> _WHAT TO WORK ON_
Work out the number of lines in the listing that include the string "camera". Reply with that number alone.

> _EXERCISE INPUT_
* * * *

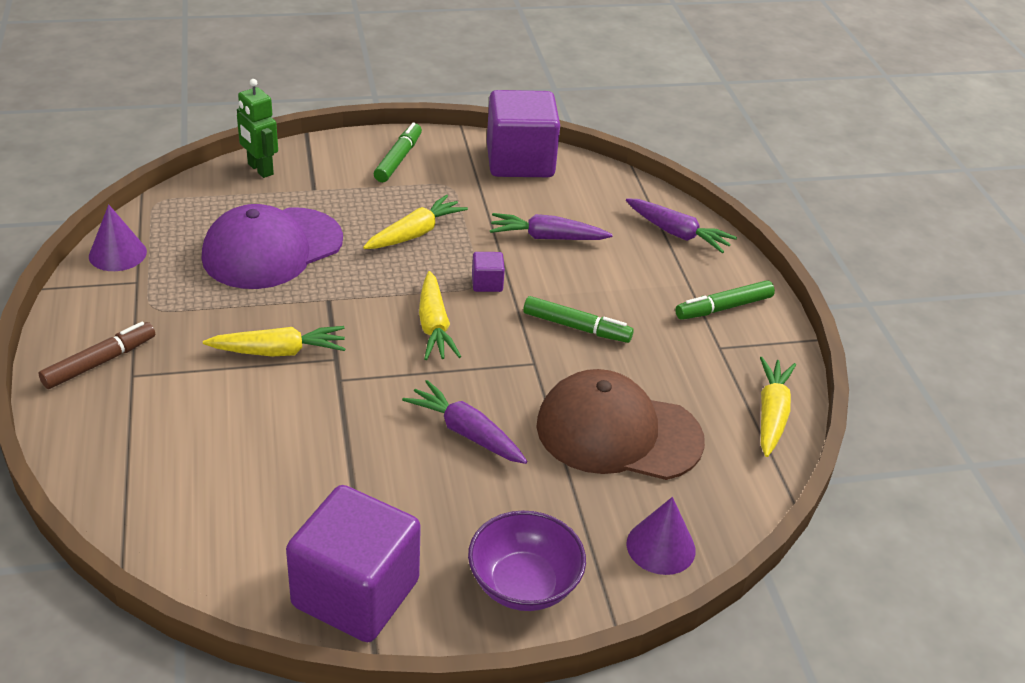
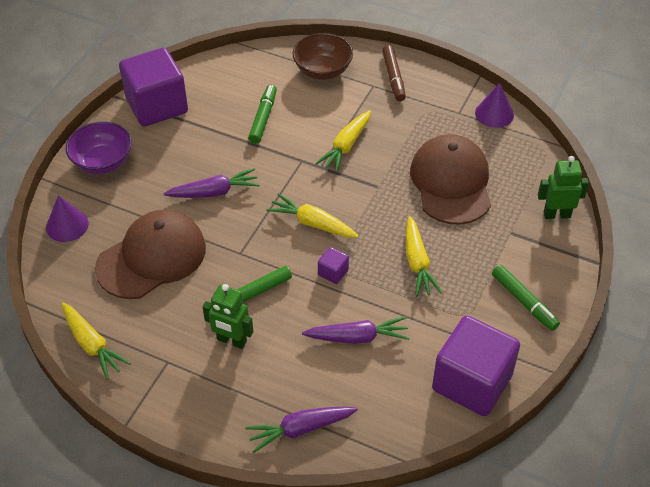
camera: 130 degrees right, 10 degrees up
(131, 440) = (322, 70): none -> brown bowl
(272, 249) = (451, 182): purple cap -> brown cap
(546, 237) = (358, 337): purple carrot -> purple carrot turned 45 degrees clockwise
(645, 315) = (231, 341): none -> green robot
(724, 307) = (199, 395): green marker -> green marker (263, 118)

* * * *

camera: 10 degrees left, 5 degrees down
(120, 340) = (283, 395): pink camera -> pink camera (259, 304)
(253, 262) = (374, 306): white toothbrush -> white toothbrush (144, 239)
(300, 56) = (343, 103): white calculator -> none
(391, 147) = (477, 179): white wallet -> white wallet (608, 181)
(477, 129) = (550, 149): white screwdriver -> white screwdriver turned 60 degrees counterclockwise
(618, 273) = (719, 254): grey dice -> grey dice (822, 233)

* * * *

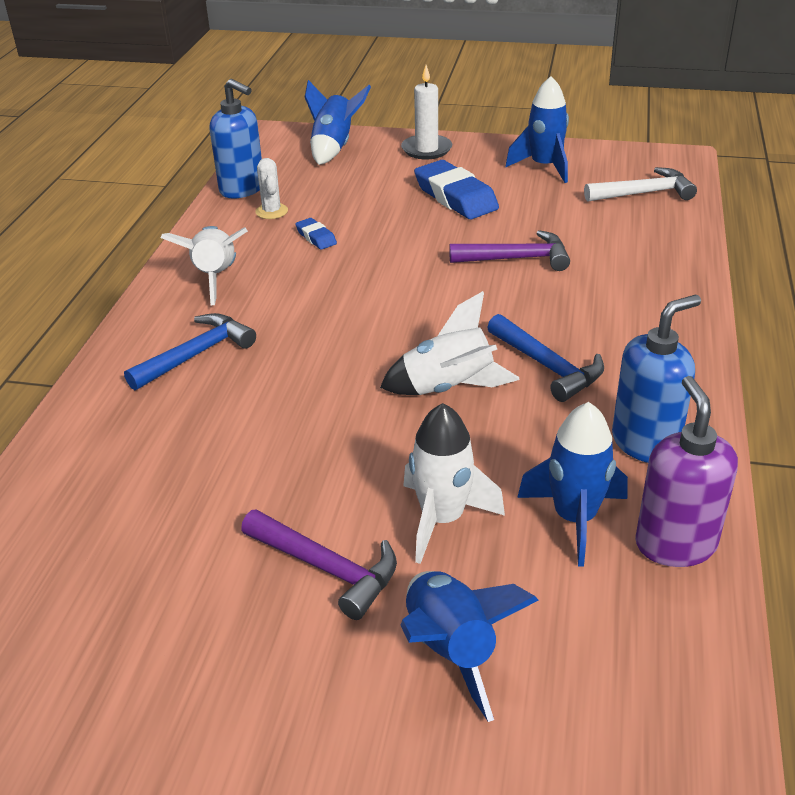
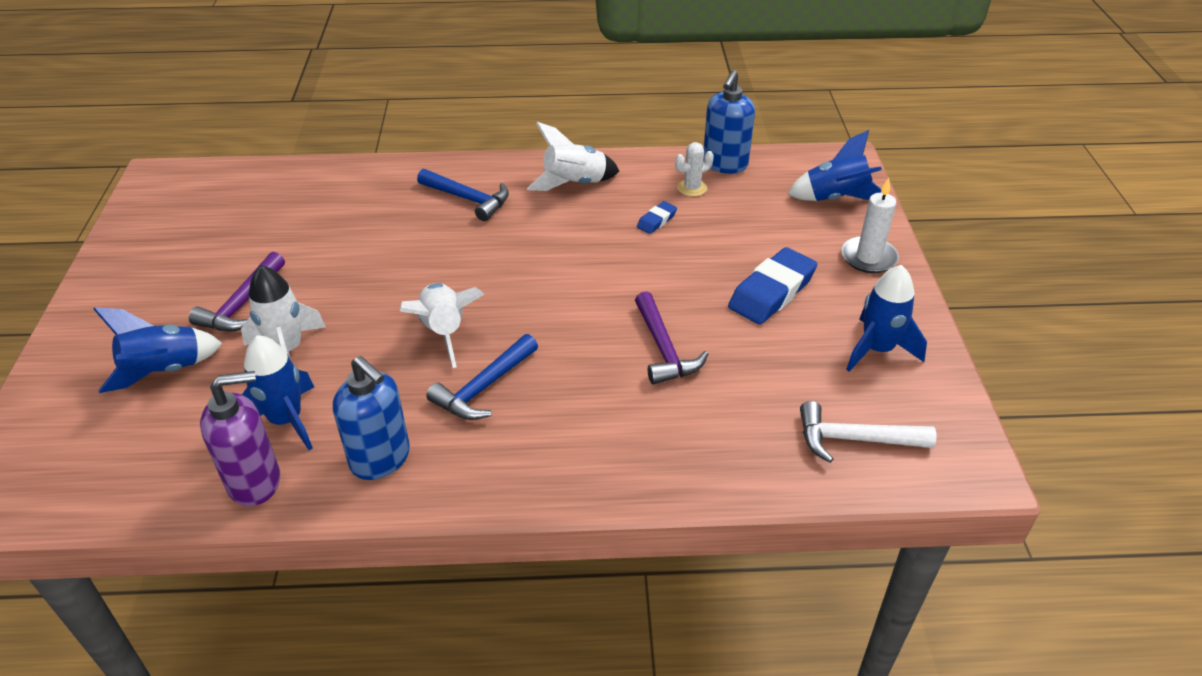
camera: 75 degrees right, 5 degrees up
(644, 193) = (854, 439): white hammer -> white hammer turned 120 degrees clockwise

* * * *

> _SOLUTION TO THE PROBLEM_
4